# WHAT IS EXPECTED
Transcribe the line holding "C8: 1uF (plus" together with every line after it, through the end of the records, exactly and with no pictures.

# RECORDS TO USE
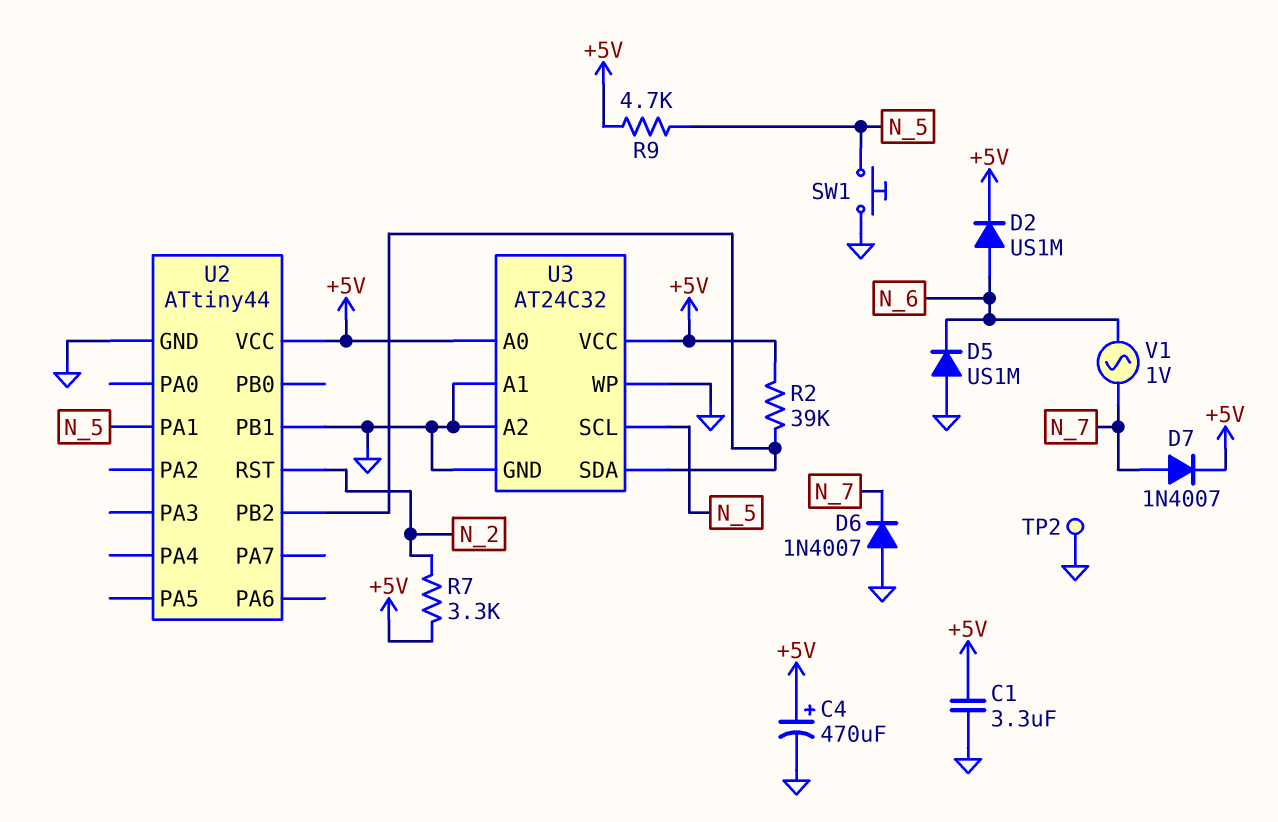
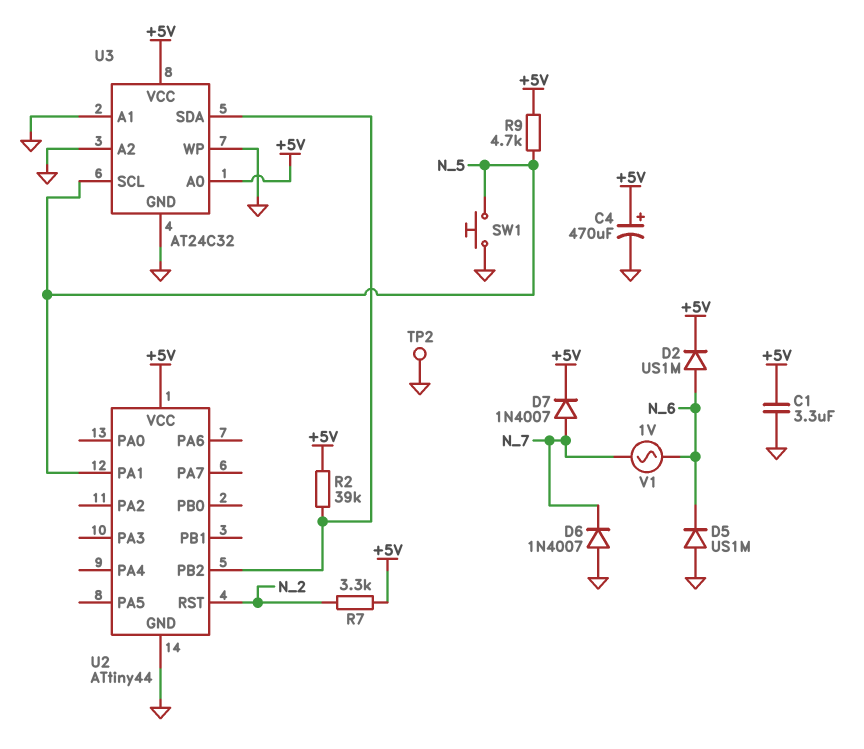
U2 pin PB1: GND -> none

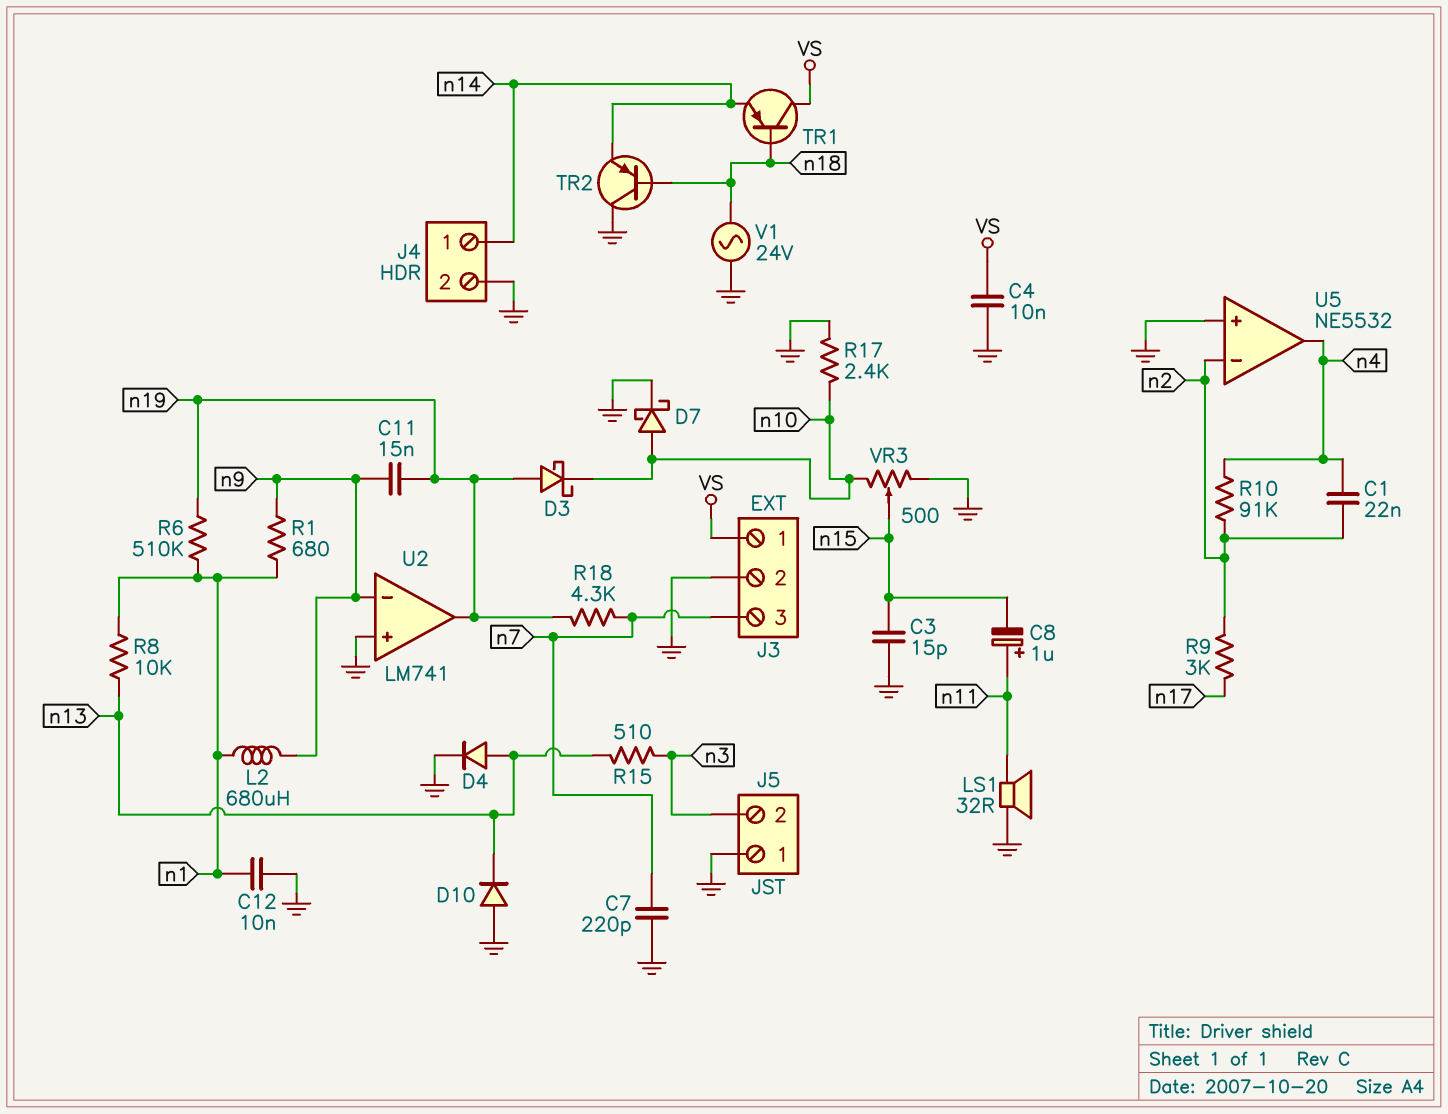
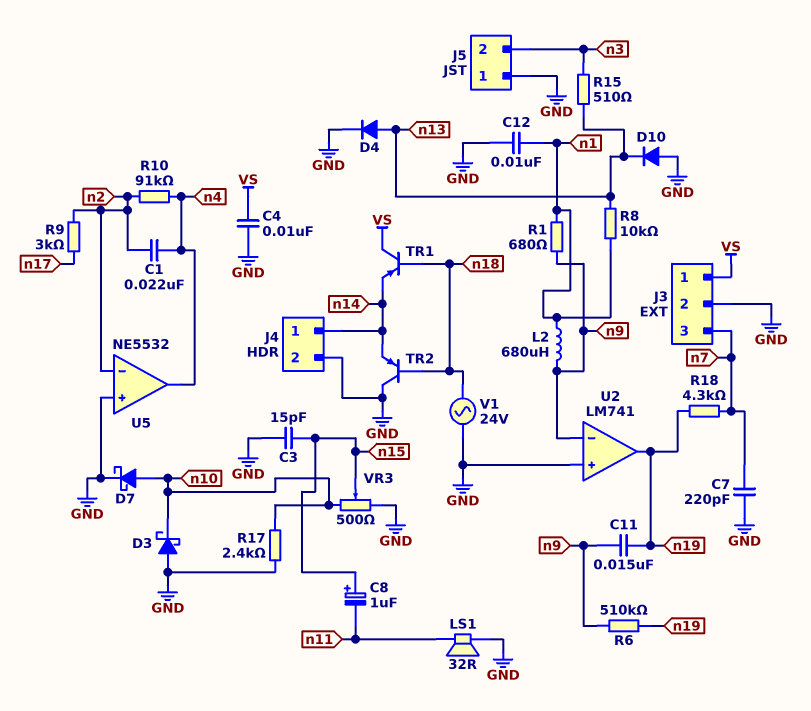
C8: 1uF (plus n11, minus n15) -> 1uF (plus n15, minus n11)
D3: schottky (A n19, K n10) -> schottky (A GND, K n10)
R6: 510k (n1, n19) -> 510k (n9, n19)

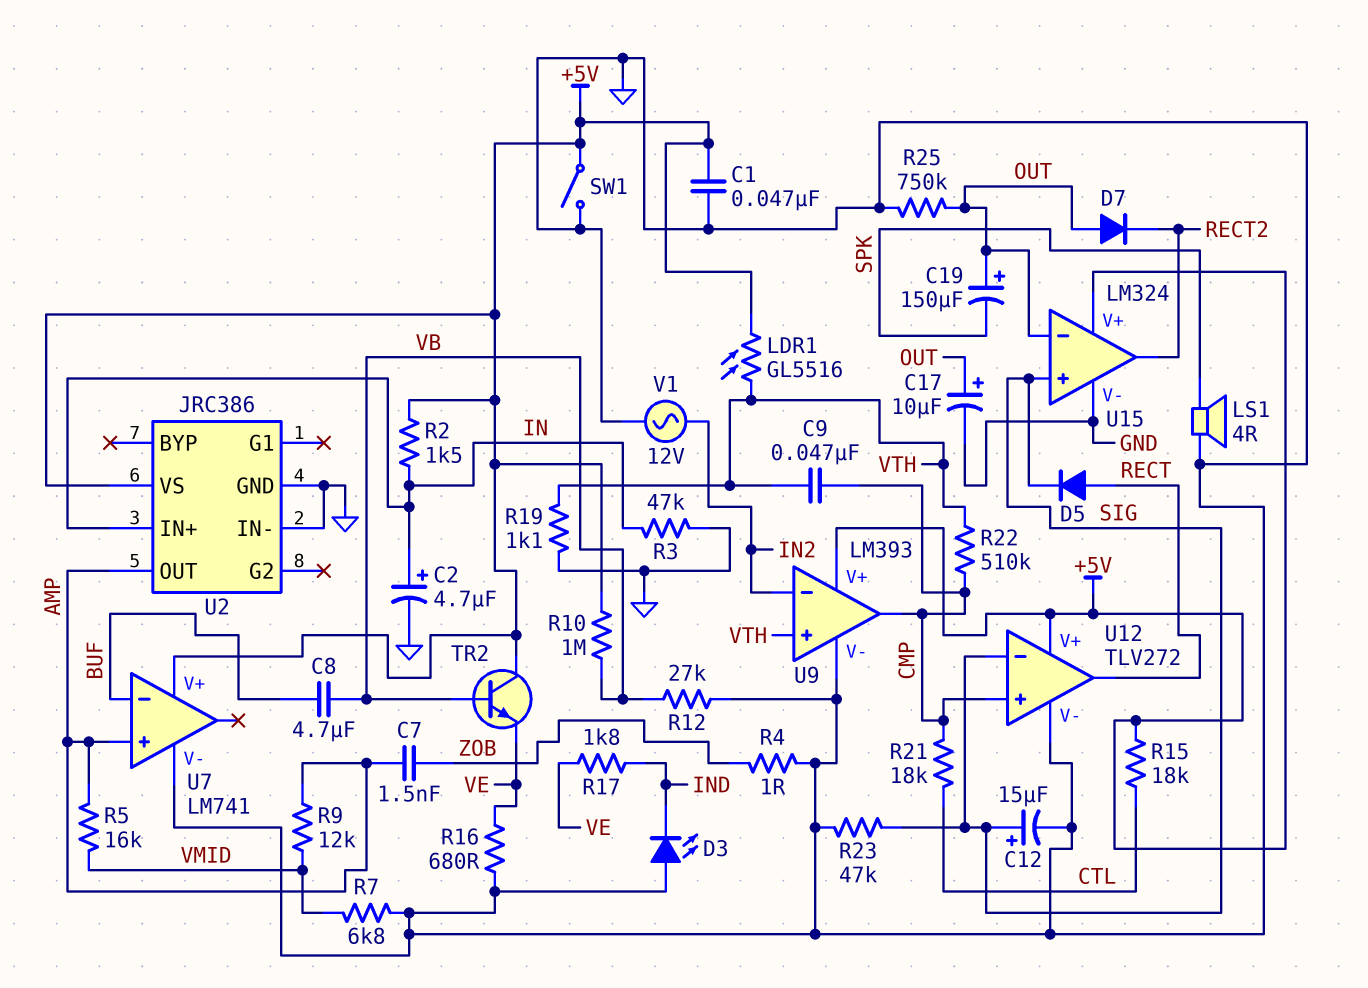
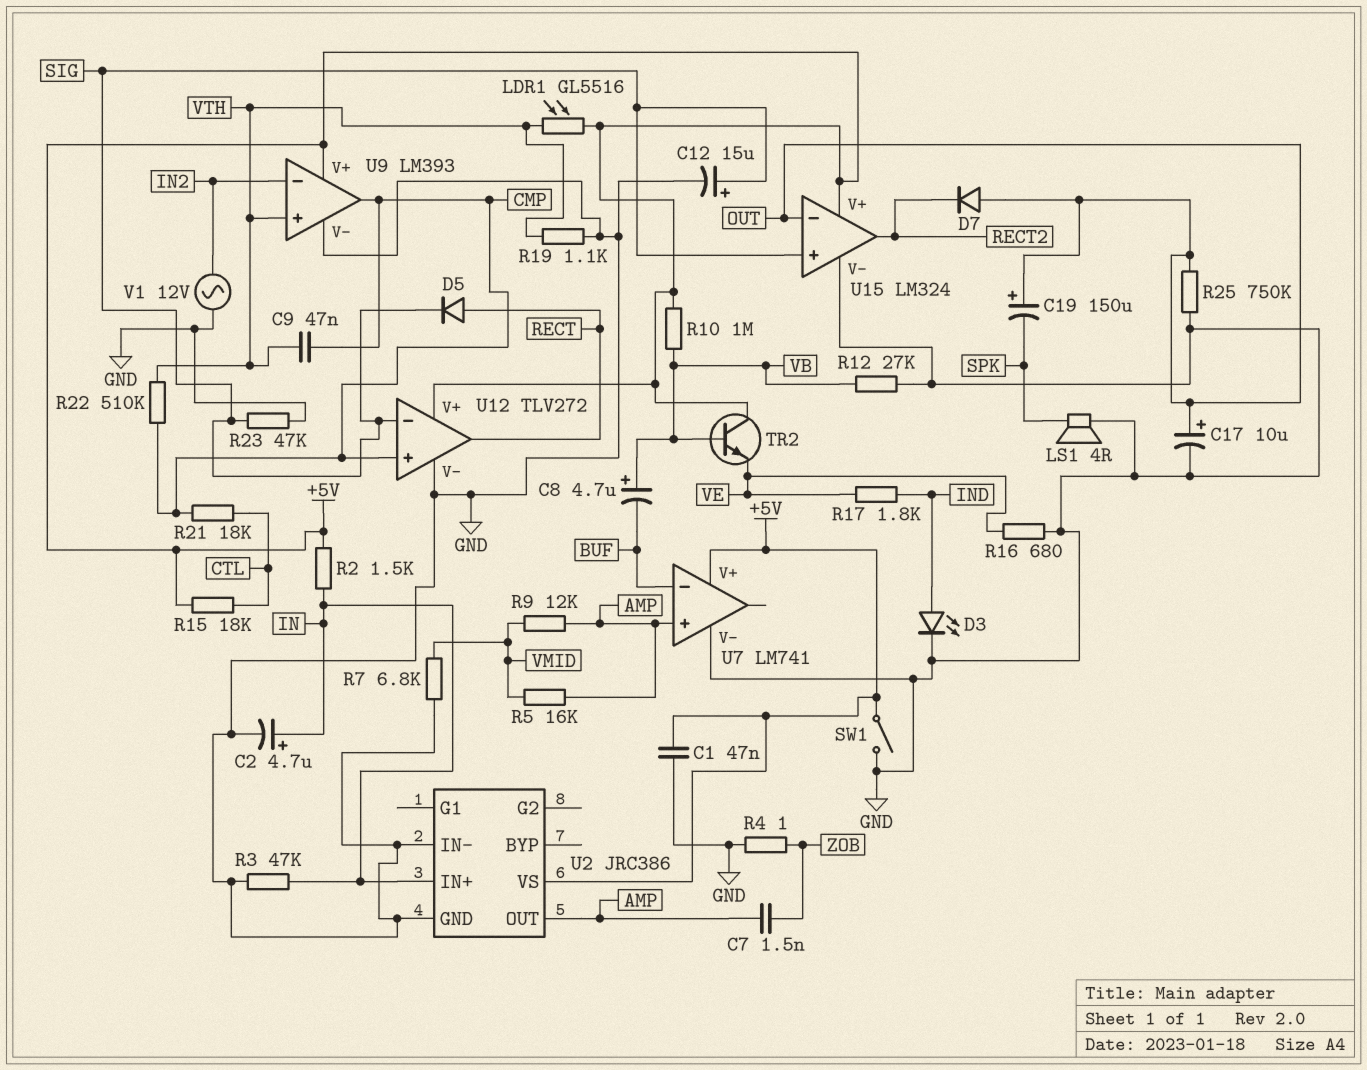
C8: 4.7uF (BUF, VB) -> 4.7uF (plus VB, minus BUF)
D3: LED (A GND, K IND) -> LED (A IND, K GND)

# RESPONSE
C8: 1uF (plus n11, minus n15) -> 1uF (plus n15, minus n11)
D3: schottky (A n19, K n10) -> schottky (A GND, K n10)
R6: 510k (n1, n19) -> 510k (n9, n19)

C8: 4.7uF (BUF, VB) -> 4.7uF (plus VB, minus BUF)
D3: LED (A GND, K IND) -> LED (A IND, K GND)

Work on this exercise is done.